● WHAT TO PRODUCE
The first line of the entries is where the copy starts and the line with "camera: 45 degrees left, 0 degrees up" is where it ends; set down each line exactly, both ends included, and drop pictures.

● Object transformation records
──────
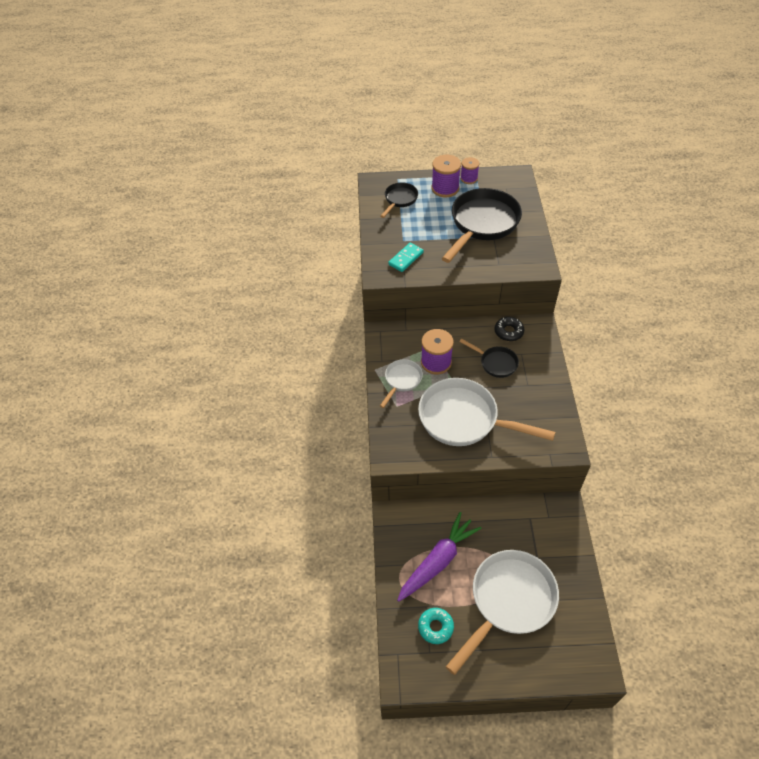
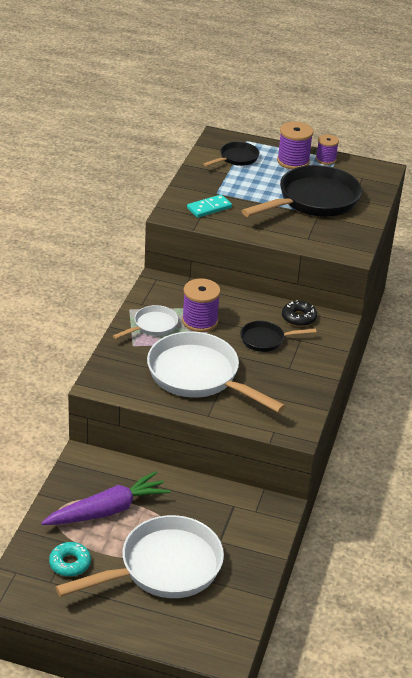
camera: 15 degrees right, 15 degrees down
(496, 363) = (266, 340): black pan -> black pan turned 120 degrees clockwise

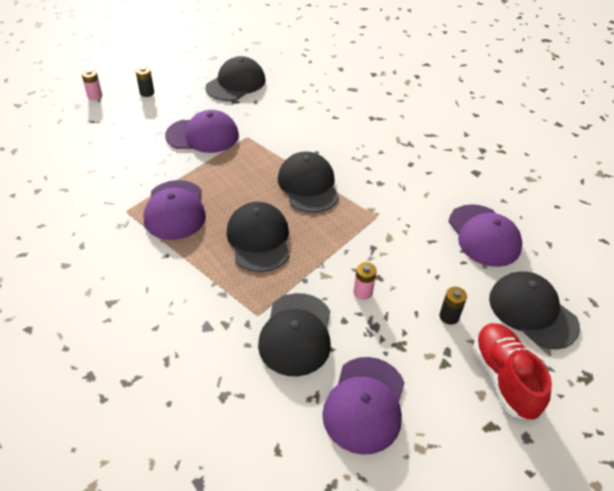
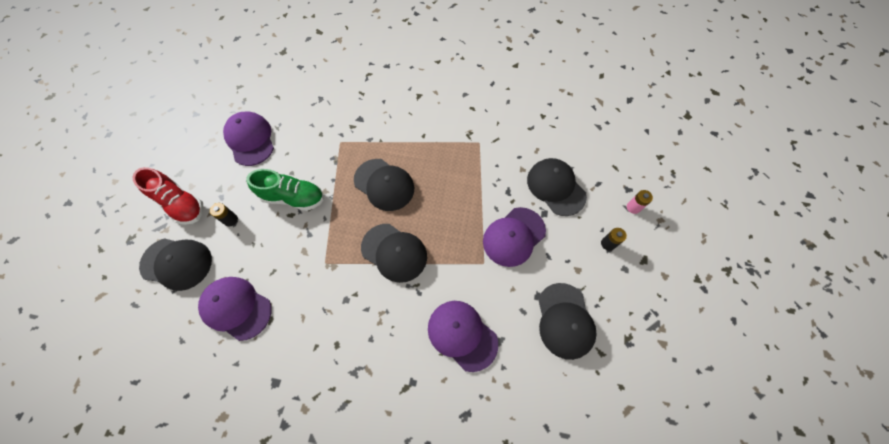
camera: 140 degrees right, 20 degrees up
(175, 210) = (454, 165): purple cap -> purple cap (462, 335)
(296, 334) = (311, 147): black cap -> black cap (556, 187)
(363, 292) = (293, 197): pink battery -> green shoe

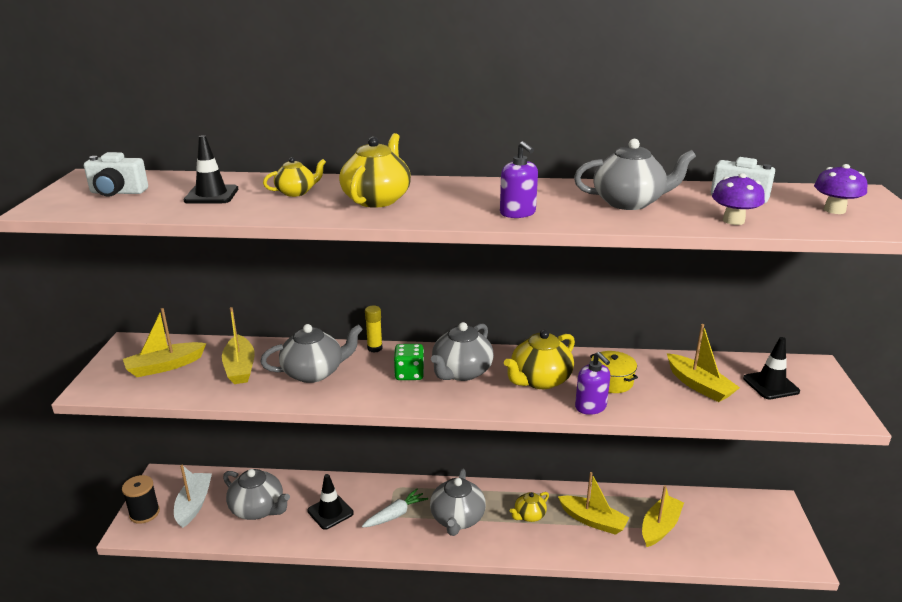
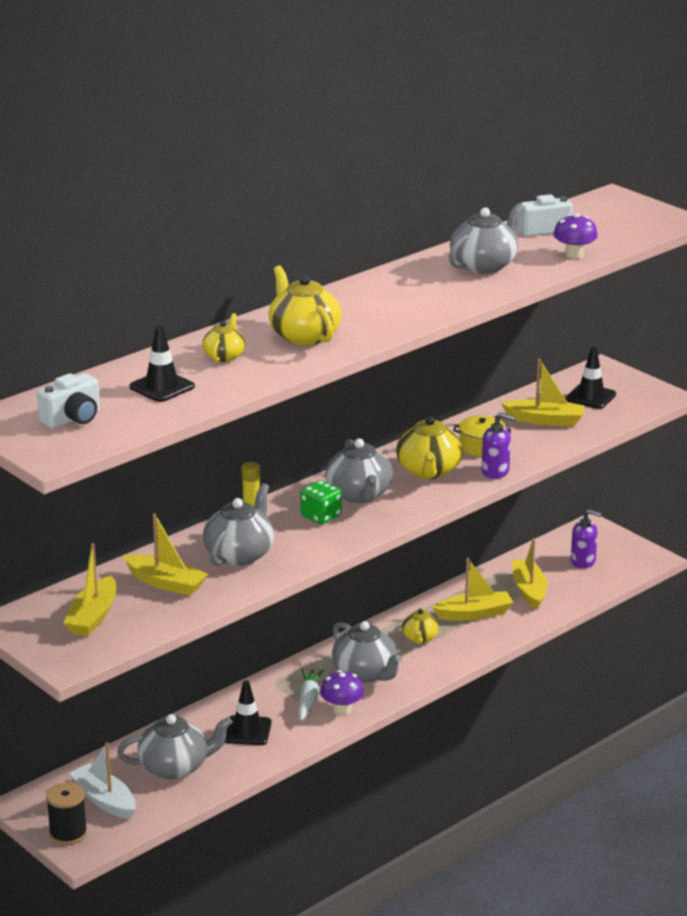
camera: 45 degrees left, 0 degrees up
(518, 213) = (430, 305): purple soap dispenser -> purple soap dispenser (583, 561)
(834, 210) = (618, 220): purple mushroom -> purple mushroom (342, 709)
──────
● EXPECTED OUTPUT
camera: 15 degrees right, 15 degrees down
(496, 363) = (266, 340): black pan -> black pan turned 120 degrees clockwise

camera: 140 degrees right, 20 degrees up
(175, 210) = (454, 165): purple cap -> purple cap (462, 335)
(296, 334) = (311, 147): black cap -> black cap (556, 187)
(363, 292) = (293, 197): pink battery -> green shoe

camera: 45 degrees left, 0 degrees up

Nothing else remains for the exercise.